• _Work to complete_
Can you quote the lines below exactly, starting at the line with "(319, 484) = (481, 366): none -> purple phone" and going through the last one?

Scene comparison data
○ ○ ○ ○ ○
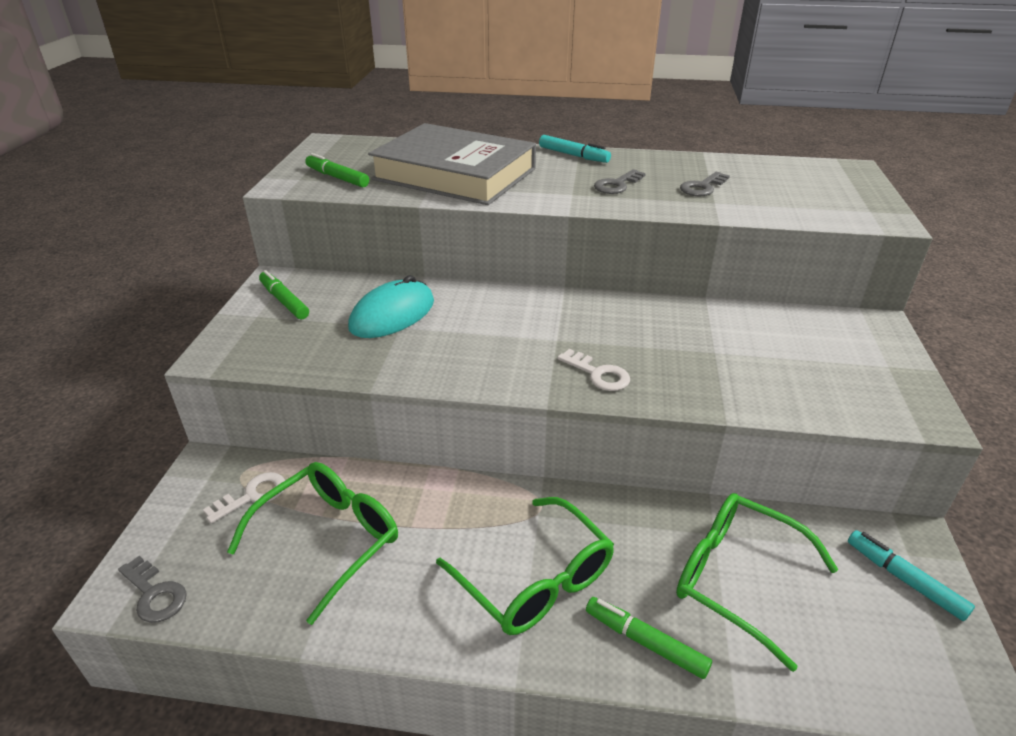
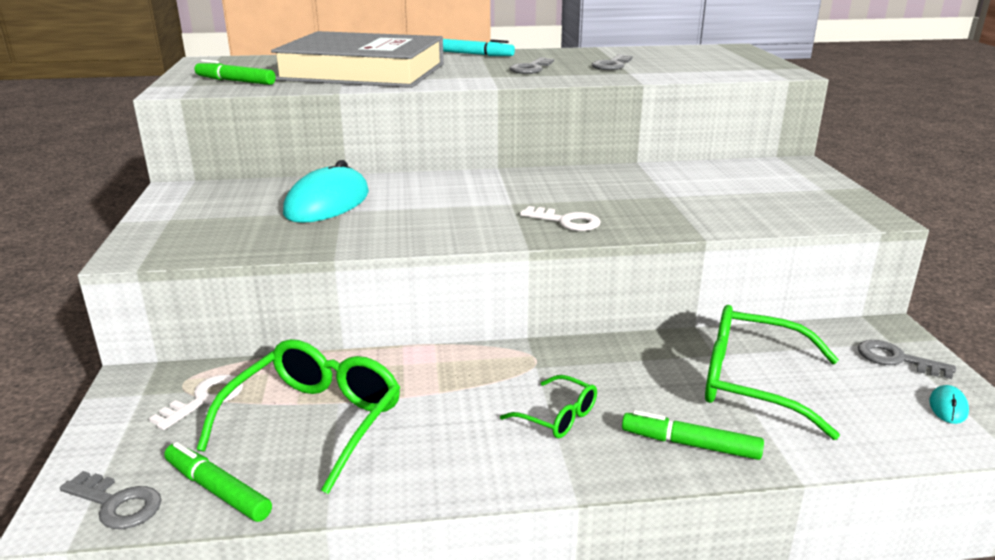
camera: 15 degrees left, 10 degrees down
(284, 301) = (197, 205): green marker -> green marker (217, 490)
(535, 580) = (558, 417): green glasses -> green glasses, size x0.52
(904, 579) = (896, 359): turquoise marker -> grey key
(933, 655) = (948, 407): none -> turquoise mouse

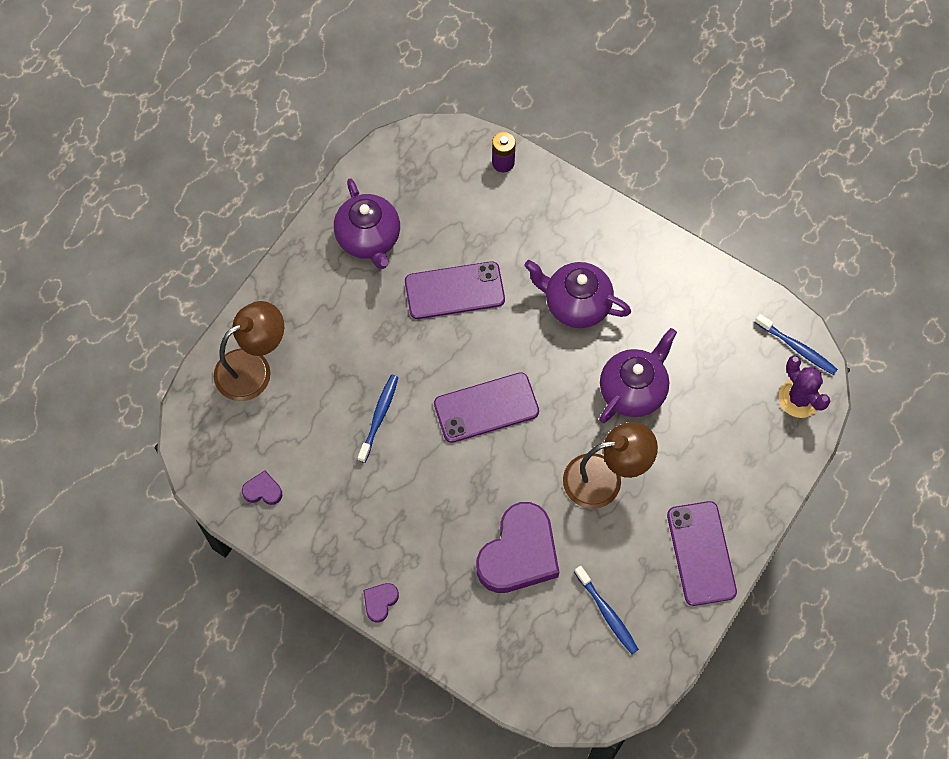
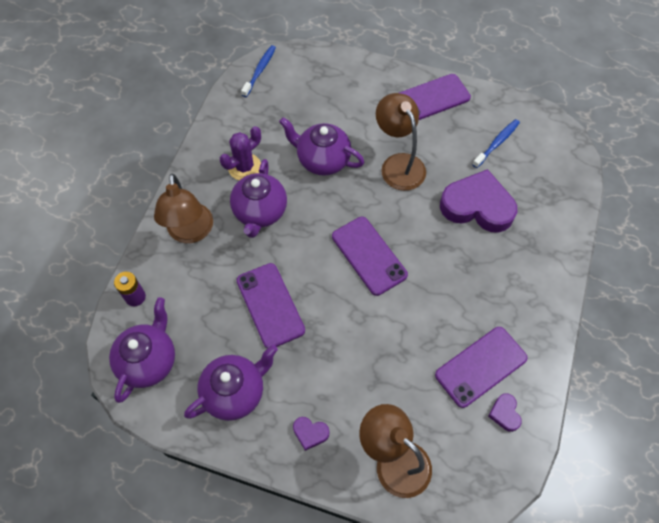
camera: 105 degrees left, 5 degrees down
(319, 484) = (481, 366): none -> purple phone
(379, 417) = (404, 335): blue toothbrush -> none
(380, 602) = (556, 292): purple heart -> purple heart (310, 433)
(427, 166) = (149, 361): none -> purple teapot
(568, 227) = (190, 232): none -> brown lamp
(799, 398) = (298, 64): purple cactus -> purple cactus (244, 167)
○ ○ ○ ○ ○
• _Reply_
(319, 484) = (481, 366): none -> purple phone
(379, 417) = (404, 335): blue toothbrush -> none
(380, 602) = (556, 292): purple heart -> purple heart (310, 433)
(427, 166) = (149, 361): none -> purple teapot
(568, 227) = (190, 232): none -> brown lamp
(799, 398) = (298, 64): purple cactus -> purple cactus (244, 167)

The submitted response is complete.